* [WHAT IS REQUIRED]: All of the entries need to be set down exactly as they read.

[Dataset entries]

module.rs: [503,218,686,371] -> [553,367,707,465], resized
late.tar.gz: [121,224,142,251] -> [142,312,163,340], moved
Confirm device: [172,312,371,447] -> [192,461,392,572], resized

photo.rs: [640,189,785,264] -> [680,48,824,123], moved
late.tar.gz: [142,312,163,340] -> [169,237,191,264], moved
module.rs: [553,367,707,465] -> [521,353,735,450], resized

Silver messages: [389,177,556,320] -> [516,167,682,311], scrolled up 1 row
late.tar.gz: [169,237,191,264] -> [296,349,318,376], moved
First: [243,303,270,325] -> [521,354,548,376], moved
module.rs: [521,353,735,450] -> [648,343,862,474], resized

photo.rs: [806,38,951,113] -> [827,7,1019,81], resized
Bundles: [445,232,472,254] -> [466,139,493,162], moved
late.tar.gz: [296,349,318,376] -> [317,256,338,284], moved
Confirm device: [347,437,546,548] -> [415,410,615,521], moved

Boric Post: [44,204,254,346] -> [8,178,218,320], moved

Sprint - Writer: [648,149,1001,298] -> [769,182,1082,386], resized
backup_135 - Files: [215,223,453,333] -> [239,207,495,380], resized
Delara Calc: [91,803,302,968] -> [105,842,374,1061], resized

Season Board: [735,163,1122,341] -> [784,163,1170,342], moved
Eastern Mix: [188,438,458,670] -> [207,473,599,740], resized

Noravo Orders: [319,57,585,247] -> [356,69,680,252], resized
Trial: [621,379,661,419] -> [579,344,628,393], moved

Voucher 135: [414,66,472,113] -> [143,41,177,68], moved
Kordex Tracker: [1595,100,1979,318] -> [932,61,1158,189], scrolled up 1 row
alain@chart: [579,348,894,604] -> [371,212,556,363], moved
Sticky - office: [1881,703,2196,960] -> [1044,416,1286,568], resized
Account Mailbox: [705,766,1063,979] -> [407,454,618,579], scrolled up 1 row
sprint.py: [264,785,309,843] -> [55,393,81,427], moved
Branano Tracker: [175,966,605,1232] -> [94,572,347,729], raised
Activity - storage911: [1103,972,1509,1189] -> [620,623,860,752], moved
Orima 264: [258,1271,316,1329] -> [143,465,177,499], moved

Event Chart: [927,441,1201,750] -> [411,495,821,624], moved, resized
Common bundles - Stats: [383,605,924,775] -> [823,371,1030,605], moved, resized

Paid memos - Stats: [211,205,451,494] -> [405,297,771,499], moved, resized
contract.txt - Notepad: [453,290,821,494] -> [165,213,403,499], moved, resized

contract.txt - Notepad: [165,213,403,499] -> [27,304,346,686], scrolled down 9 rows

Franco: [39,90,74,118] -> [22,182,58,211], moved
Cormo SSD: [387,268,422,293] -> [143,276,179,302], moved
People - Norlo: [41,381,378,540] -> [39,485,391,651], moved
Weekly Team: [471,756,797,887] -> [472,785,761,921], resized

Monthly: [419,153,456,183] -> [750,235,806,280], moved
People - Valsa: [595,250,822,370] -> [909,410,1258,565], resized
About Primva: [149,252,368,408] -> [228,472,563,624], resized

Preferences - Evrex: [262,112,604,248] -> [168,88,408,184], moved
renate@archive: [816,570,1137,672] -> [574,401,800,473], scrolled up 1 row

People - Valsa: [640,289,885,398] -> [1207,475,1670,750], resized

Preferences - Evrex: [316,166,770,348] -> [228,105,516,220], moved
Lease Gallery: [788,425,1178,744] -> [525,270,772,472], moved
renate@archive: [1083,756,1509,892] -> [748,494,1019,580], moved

* [EXPECTED ANSWER]:
module.rs: [503,218,686,371] -> [553,367,707,465], resized
late.tar.gz: [121,224,142,251] -> [142,312,163,340], moved
Confirm device: [172,312,371,447] -> [192,461,392,572], resized

photo.rs: [640,189,785,264] -> [680,48,824,123], moved
late.tar.gz: [142,312,163,340] -> [169,237,191,264], moved
module.rs: [553,367,707,465] -> [521,353,735,450], resized

Silver messages: [389,177,556,320] -> [516,167,682,311], scrolled up 1 row
late.tar.gz: [169,237,191,264] -> [296,349,318,376], moved
First: [243,303,270,325] -> [521,354,548,376], moved
module.rs: [521,353,735,450] -> [648,343,862,474], resized

photo.rs: [806,38,951,113] -> [827,7,1019,81], resized
Bundles: [445,232,472,254] -> [466,139,493,162], moved
late.tar.gz: [296,349,318,376] -> [317,256,338,284], moved
Confirm device: [347,437,546,548] -> [415,410,615,521], moved

Boric Post: [44,204,254,346] -> [8,178,218,320], moved

Sprint - Writer: [648,149,1001,298] -> [769,182,1082,386], resized
backup_135 - Files: [215,223,453,333] -> [239,207,495,380], resized
Delara Calc: [91,803,302,968] -> [105,842,374,1061], resized

Season Board: [735,163,1122,341] -> [784,163,1170,342], moved
Eastern Mix: [188,438,458,670] -> [207,473,599,740], resized

Noravo Orders: [319,57,585,247] -> [356,69,680,252], resized
Trial: [621,379,661,419] -> [579,344,628,393], moved

Voucher 135: [414,66,472,113] -> [143,41,177,68], moved
Kordex Tracker: [1595,100,1979,318] -> [932,61,1158,189], scrolled up 1 row
alain@chart: [579,348,894,604] -> [371,212,556,363], moved
Sticky - office: [1881,703,2196,960] -> [1044,416,1286,568], resized
Account Mailbox: [705,766,1063,979] -> [407,454,618,579], scrolled up 1 row
sprint.py: [264,785,309,843] -> [55,393,81,427], moved
Branano Tracker: [175,966,605,1232] -> [94,572,347,729], raised
Activity - storage911: [1103,972,1509,1189] -> [620,623,860,752], moved
Orima 264: [258,1271,316,1329] -> [143,465,177,499], moved

Event Chart: [927,441,1201,750] -> [411,495,821,624], moved, resized
Common bundles - Stats: [383,605,924,775] -> [823,371,1030,605], moved, resized

Paid memos - Stats: [211,205,451,494] -> [405,297,771,499], moved, resized
contract.txt - Notepad: [453,290,821,494] -> [165,213,403,499], moved, resized

contract.txt - Notepad: [165,213,403,499] -> [27,304,346,686], scrolled down 9 rows

Franco: [39,90,74,118] -> [22,182,58,211], moved
Cormo SSD: [387,268,422,293] -> [143,276,179,302], moved
People - Norlo: [41,381,378,540] -> [39,485,391,651], moved
Weekly Team: [471,756,797,887] -> [472,785,761,921], resized

Monthly: [419,153,456,183] -> [750,235,806,280], moved
People - Valsa: [595,250,822,370] -> [909,410,1258,565], resized
About Primva: [149,252,368,408] -> [228,472,563,624], resized

Preferences - Evrex: [262,112,604,248] -> [168,88,408,184], moved
renate@archive: [816,570,1137,672] -> [574,401,800,473], scrolled up 1 row

People - Valsa: [640,289,885,398] -> [1207,475,1670,750], resized

Preferences - Evrex: [316,166,770,348] -> [228,105,516,220], moved
Lease Gallery: [788,425,1178,744] -> [525,270,772,472], moved
renate@archive: [1083,756,1509,892] -> [748,494,1019,580], moved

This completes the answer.